Collection entries:
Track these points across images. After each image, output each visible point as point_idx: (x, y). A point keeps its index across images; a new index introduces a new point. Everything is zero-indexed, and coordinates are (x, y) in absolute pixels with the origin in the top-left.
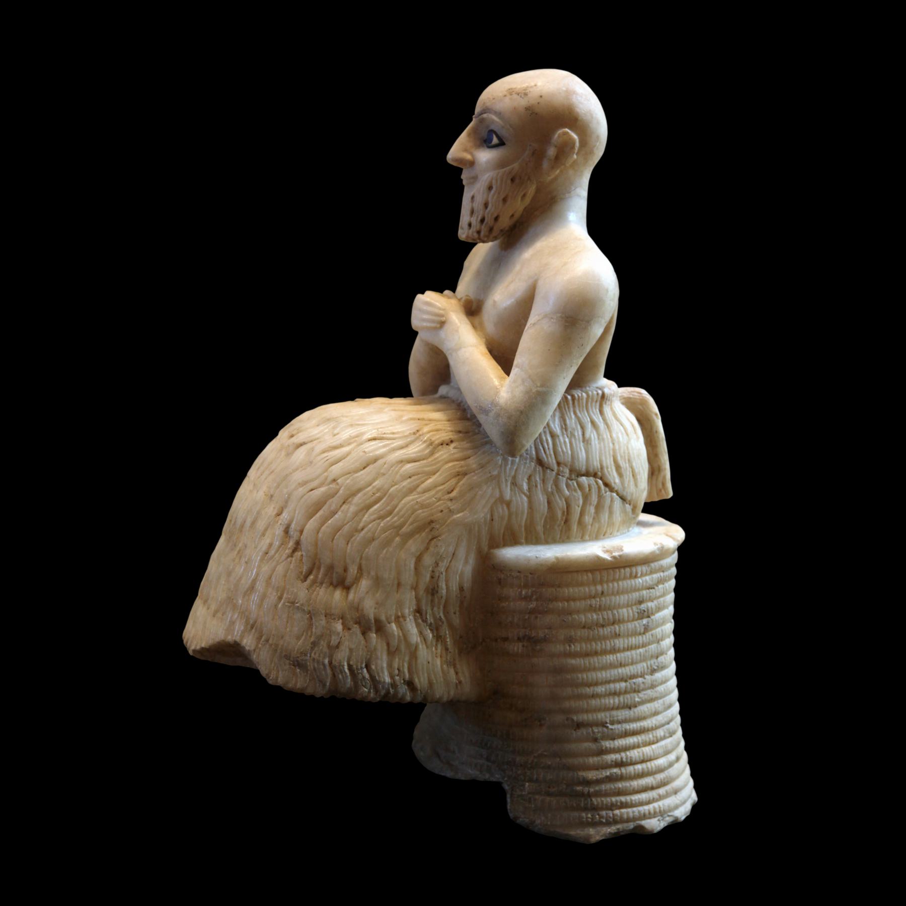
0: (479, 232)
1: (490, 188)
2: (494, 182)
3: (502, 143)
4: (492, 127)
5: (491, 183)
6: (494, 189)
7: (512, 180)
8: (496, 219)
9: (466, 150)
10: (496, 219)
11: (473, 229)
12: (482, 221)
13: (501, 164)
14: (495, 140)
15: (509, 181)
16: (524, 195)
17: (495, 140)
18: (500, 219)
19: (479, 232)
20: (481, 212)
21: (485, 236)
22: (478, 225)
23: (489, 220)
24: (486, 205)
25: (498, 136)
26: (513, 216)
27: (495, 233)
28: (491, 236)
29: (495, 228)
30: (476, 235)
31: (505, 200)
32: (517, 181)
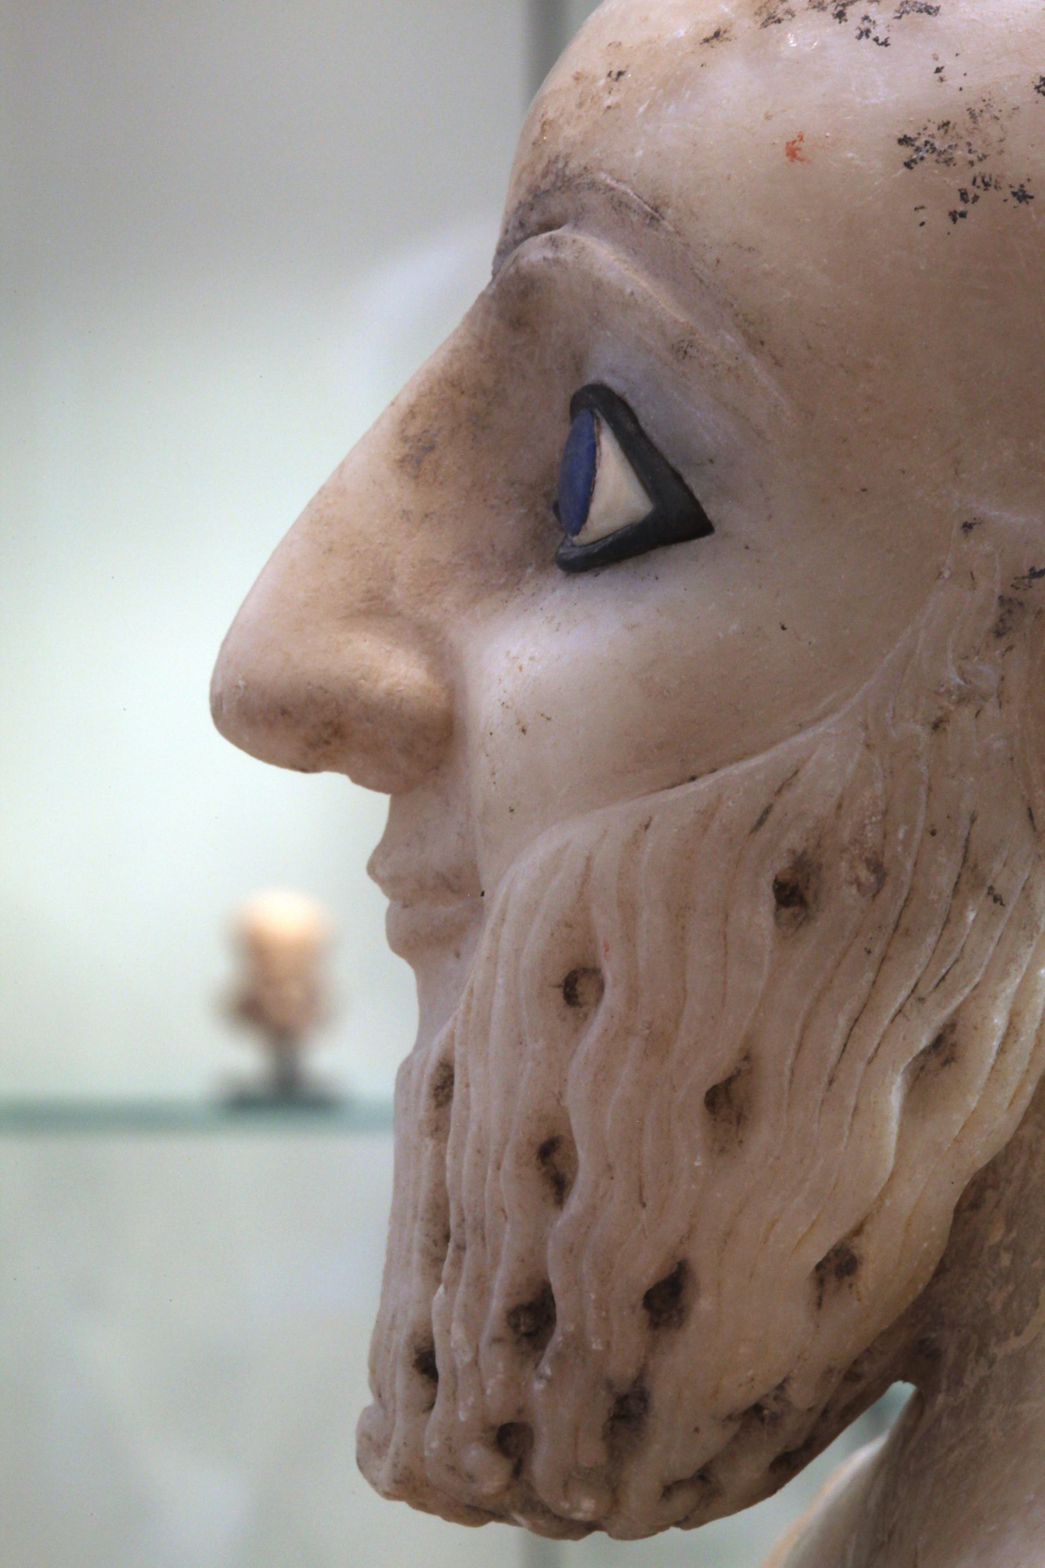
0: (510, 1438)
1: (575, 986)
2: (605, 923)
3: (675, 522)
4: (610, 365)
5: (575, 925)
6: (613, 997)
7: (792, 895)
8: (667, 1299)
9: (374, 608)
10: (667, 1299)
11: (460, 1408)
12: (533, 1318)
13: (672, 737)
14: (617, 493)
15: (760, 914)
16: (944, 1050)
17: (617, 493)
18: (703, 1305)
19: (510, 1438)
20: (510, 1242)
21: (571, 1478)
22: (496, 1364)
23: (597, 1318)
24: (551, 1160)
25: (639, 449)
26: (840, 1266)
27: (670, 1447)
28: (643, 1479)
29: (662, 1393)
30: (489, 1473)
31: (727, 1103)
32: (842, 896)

*Task directions*. Render all of the records above as a numbered list, one line per item, with blank lines omitted. Leave the pictures out of the list.

*Full response*.
1. Track these points across images. After each image, output each visible point as point_idx: (x, y). A point keeps its index across images; a new index introduces a new point. Everything is zero-indexed, and coordinates are (x, y) in absolute pixels with the origin in the top-left.
2. 0: (479, 232)
3. 1: (490, 188)
4. 2: (494, 182)
5. 3: (502, 143)
6. 4: (492, 127)
7. 5: (491, 183)
8. 6: (494, 189)
9. 7: (512, 180)
10. 8: (496, 219)
11. 9: (466, 150)
12. 10: (496, 219)
13. 11: (473, 229)
14. 12: (482, 221)
15. 13: (501, 164)
16. 14: (495, 140)
17. 15: (509, 181)
18. 16: (524, 195)
19. 17: (495, 140)
20. 18: (500, 219)
21. 19: (479, 232)
22. 20: (481, 212)
23. 21: (485, 236)
24. 22: (478, 225)
25. 23: (489, 220)
26. 24: (486, 205)
27. 25: (498, 136)
28. 26: (513, 216)
29. 27: (495, 233)
30. 28: (491, 236)
31. 29: (495, 228)
32. 30: (476, 235)
33. 31: (505, 200)
34. 32: (517, 181)
35. 0: (510, 1438)
36. 1: (575, 986)
37. 2: (605, 923)
38. 3: (675, 522)
39. 4: (610, 365)
40. 5: (575, 925)
41. 6: (613, 997)
42. 7: (792, 895)
43. 8: (667, 1299)
44. 9: (374, 608)
45. 10: (667, 1299)
46. 11: (460, 1408)
47. 12: (533, 1318)
48. 13: (672, 737)
49. 14: (617, 493)
50. 15: (760, 914)
51. 16: (944, 1050)
52. 17: (617, 493)
53. 18: (703, 1305)
54. 19: (510, 1438)
55. 20: (510, 1242)
56. 21: (571, 1478)
57. 22: (496, 1364)
58. 23: (597, 1318)
59. 24: (551, 1160)
60. 25: (639, 449)
61. 26: (840, 1266)
62. 27: (670, 1447)
63. 28: (643, 1479)
64. 29: (662, 1393)
65. 30: (489, 1473)
66. 31: (727, 1103)
67. 32: (842, 896)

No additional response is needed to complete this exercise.